Task:
Could you please output all of the data exactly, without the images?

Input for this task:
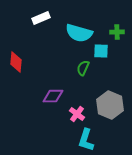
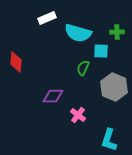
white rectangle: moved 6 px right
cyan semicircle: moved 1 px left
gray hexagon: moved 4 px right, 18 px up
pink cross: moved 1 px right, 1 px down
cyan L-shape: moved 23 px right
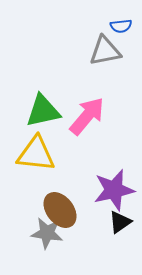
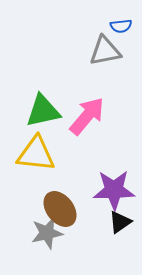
purple star: rotated 12 degrees clockwise
brown ellipse: moved 1 px up
gray star: rotated 20 degrees counterclockwise
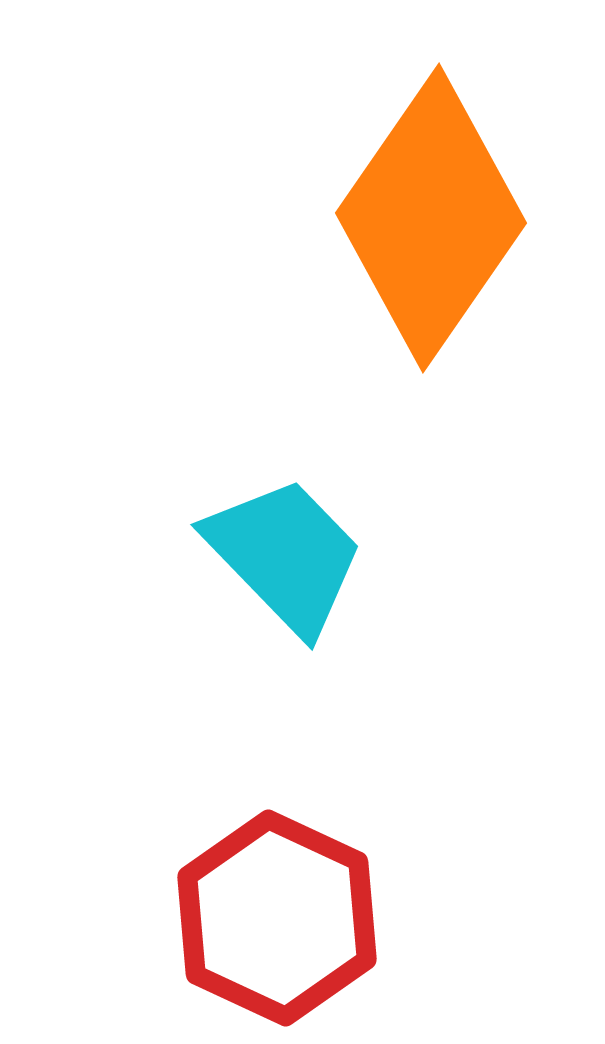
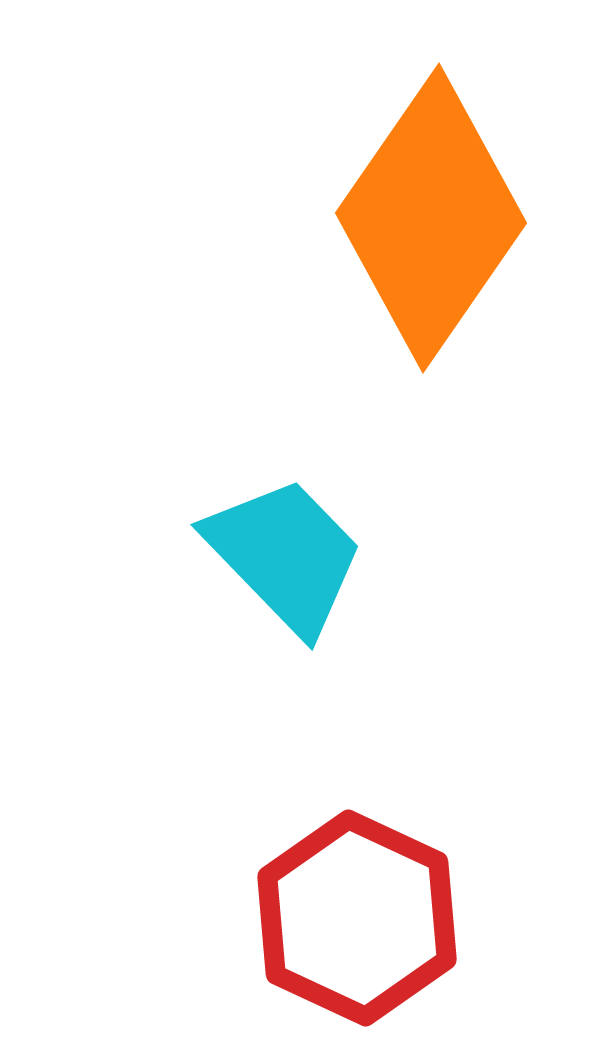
red hexagon: moved 80 px right
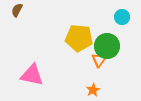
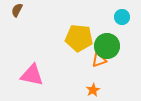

Task output:
white rectangle: moved 6 px right
cyan semicircle: moved 1 px left
gray hexagon: moved 4 px right, 18 px up
pink cross: moved 1 px right, 1 px down
cyan L-shape: moved 23 px right
purple star: rotated 12 degrees clockwise
brown ellipse: moved 1 px up
gray star: rotated 20 degrees counterclockwise
red hexagon: moved 80 px right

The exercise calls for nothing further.